Aim of the task:
From the first line to the last, reproduce the records below exactly, omitting any picture.

Stored data entries:

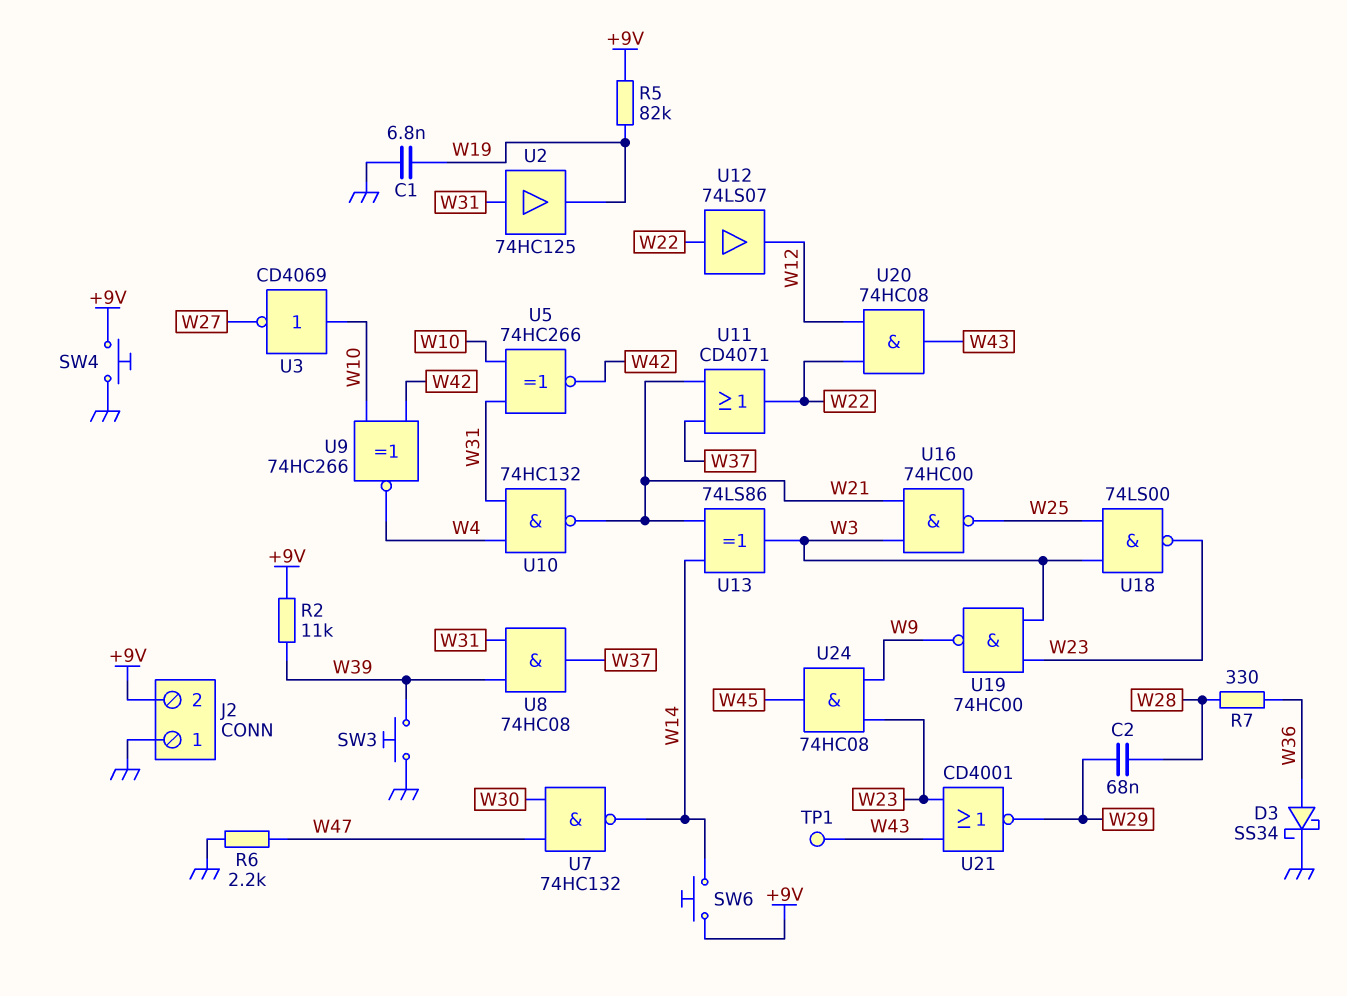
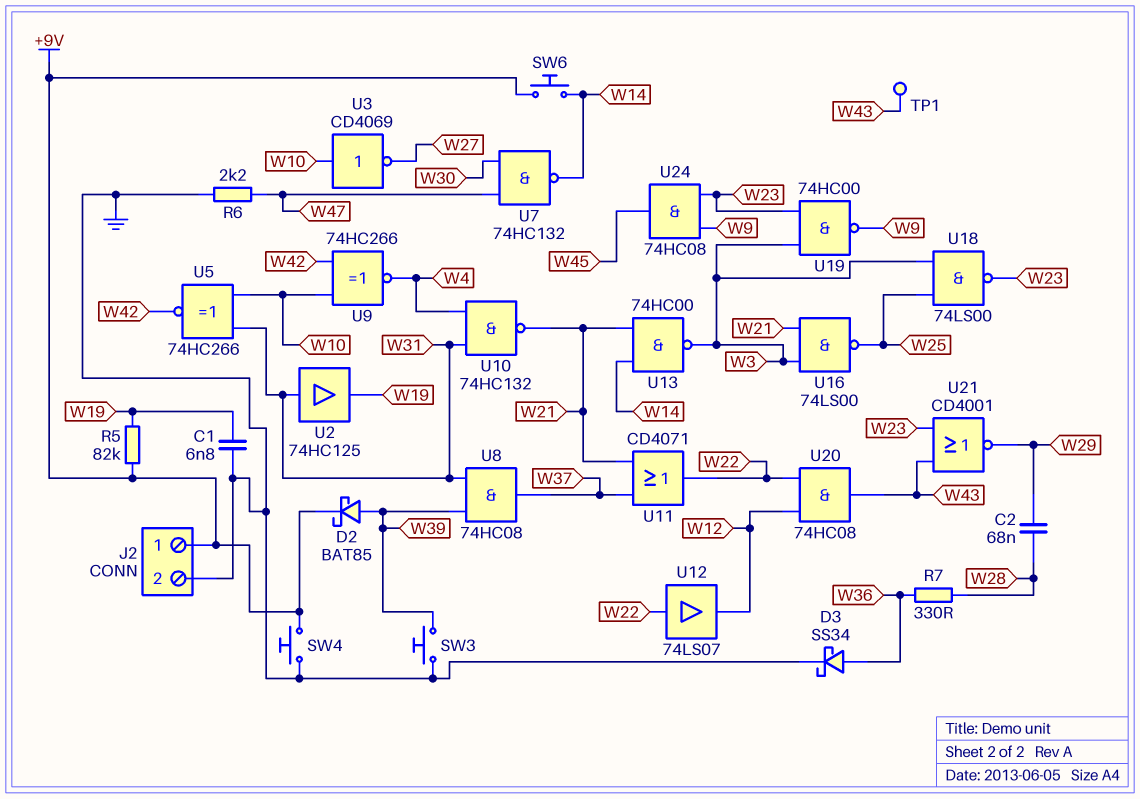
D2: none -> schottky BAT85 (A W39, K +9V)
J2 pin 1: GND -> +9V
J2 pin 2: +9V -> GND
R2: 11k (+9V, W39) -> none
U13: XOR 74LS86 (in W14, in W21, out W3) -> NAND 74HC00 (in W14, in W21, out W3)
U16: NAND 74HC00 (in W3, in W21, out W25) -> NAND 74LS00 (in W3, in W21, out W25)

Solution to the exercise:
D2: none -> schottky BAT85 (A W39, K +9V)
J2 pin 1: GND -> +9V
J2 pin 2: +9V -> GND
R2: 11k (+9V, W39) -> none
U13: XOR 74LS86 (in W14, in W21, out W3) -> NAND 74HC00 (in W14, in W21, out W3)
U16: NAND 74HC00 (in W3, in W21, out W25) -> NAND 74LS00 (in W3, in W21, out W25)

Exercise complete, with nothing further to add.